Scan the lines below and report each one containing "bulb" by copying it.

COLLECTED DATA:

"""

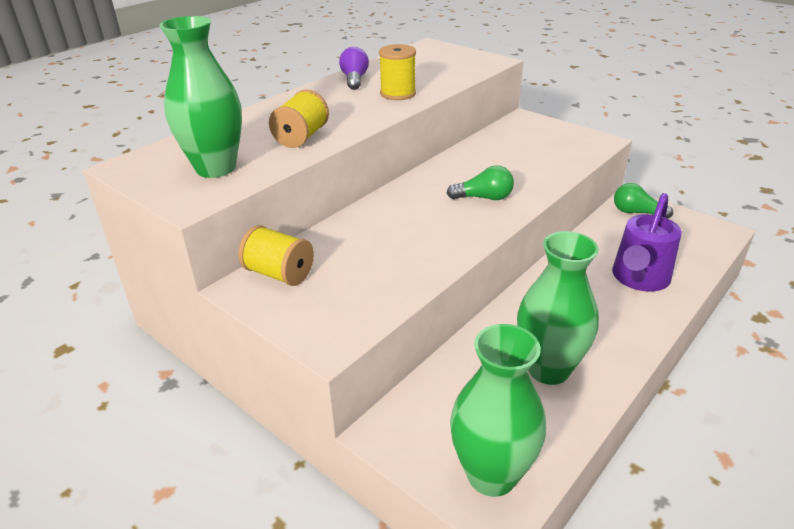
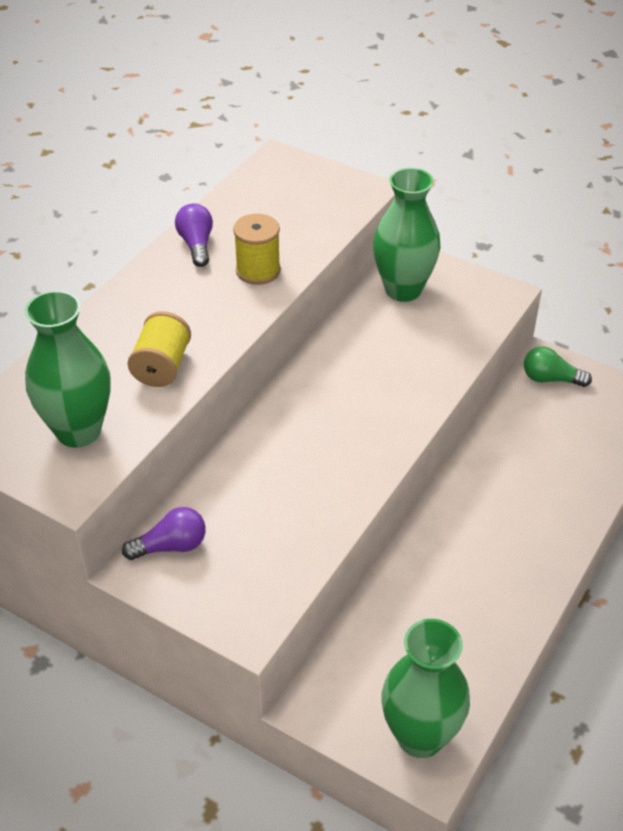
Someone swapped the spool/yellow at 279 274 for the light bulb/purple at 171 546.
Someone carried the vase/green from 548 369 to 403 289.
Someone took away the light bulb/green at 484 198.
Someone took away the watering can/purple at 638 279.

"""

OUTPUT OF THE EXERCISE:
Someone swapped the spool/yellow at 279 274 for the light bulb/purple at 171 546.
Someone took away the light bulb/green at 484 198.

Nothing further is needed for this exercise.